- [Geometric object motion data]
((

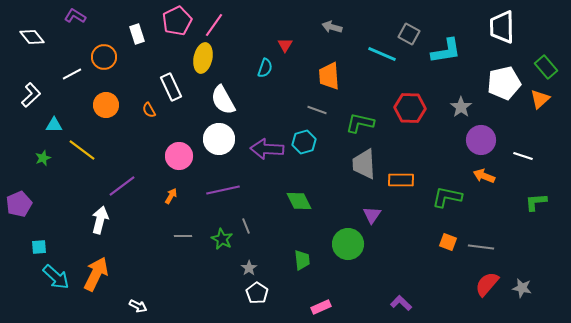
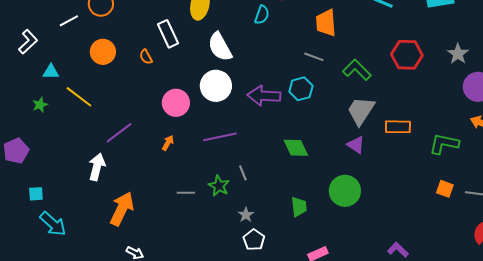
green L-shape: (360, 123) -> (357, 70), turned 32
gray trapezoid: (364, 164) -> (361, 111), turned 36
purple triangle: (372, 215) -> (356, 145), moved, turned -30
gray line: (183, 236) -> (186, 193), moved
orange arrow: (96, 274) -> (122, 209), moved

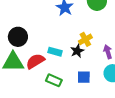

))

- [WHAT YOU ARE ASKED TO DO] Give back exactly the lines running from the one that contains "gray trapezoid: (364, 164)" to the end of the records, including both of those lines and excluding every picture.

- [FINAL ANSWER]
gray trapezoid: (364, 164) -> (361, 111), turned 36
purple triangle: (372, 215) -> (356, 145), moved, turned -30
gray line: (183, 236) -> (186, 193), moved
orange arrow: (96, 274) -> (122, 209), moved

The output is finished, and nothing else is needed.